*WHAT TO WORK ON*
For the entries below, print exactly the lines between the line holding "(268, 596) = (280, 362): red" and the line holding "(1011, 290) = (773, 235): none", inclusive, and nothing else.

*AVAILABLE DATA*
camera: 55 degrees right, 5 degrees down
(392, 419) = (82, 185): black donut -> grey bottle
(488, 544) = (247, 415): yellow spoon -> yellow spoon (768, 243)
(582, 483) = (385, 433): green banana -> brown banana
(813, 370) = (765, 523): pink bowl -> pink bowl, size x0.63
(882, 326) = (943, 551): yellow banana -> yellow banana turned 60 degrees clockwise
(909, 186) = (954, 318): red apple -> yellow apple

* * *

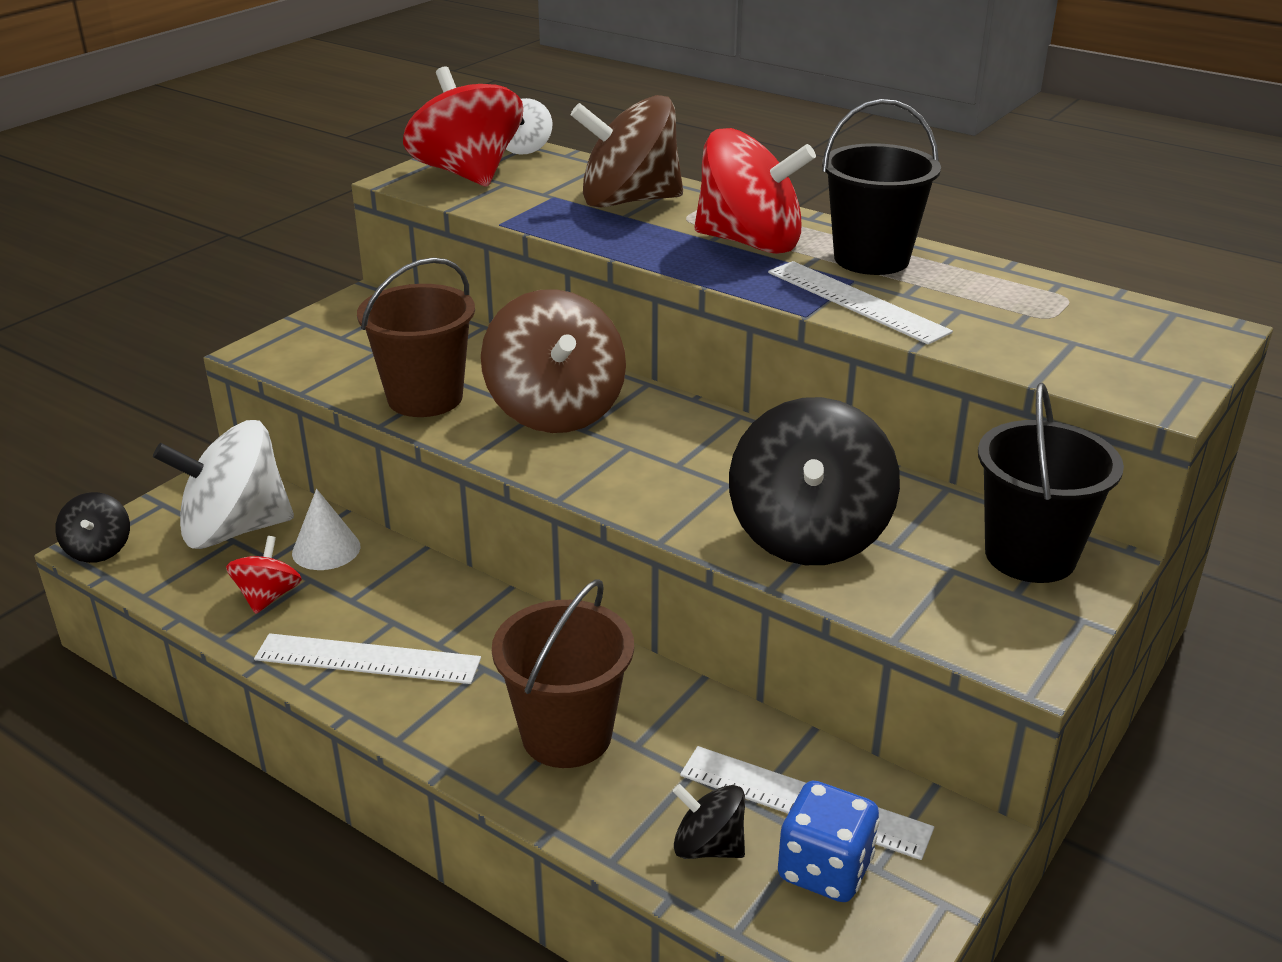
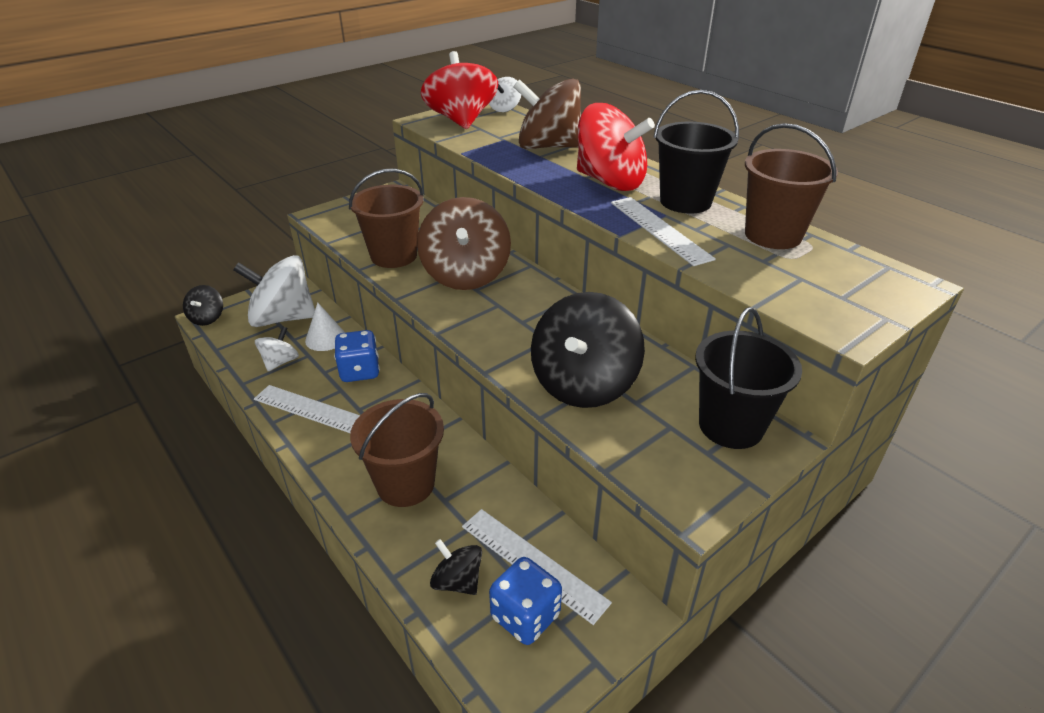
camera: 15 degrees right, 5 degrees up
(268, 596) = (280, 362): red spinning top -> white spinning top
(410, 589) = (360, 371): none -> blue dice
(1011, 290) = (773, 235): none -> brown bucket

*OUTPUT FOR THIS TASK*
(268, 596) = (280, 362): red spinning top -> white spinning top
(410, 589) = (360, 371): none -> blue dice
(1011, 290) = (773, 235): none -> brown bucket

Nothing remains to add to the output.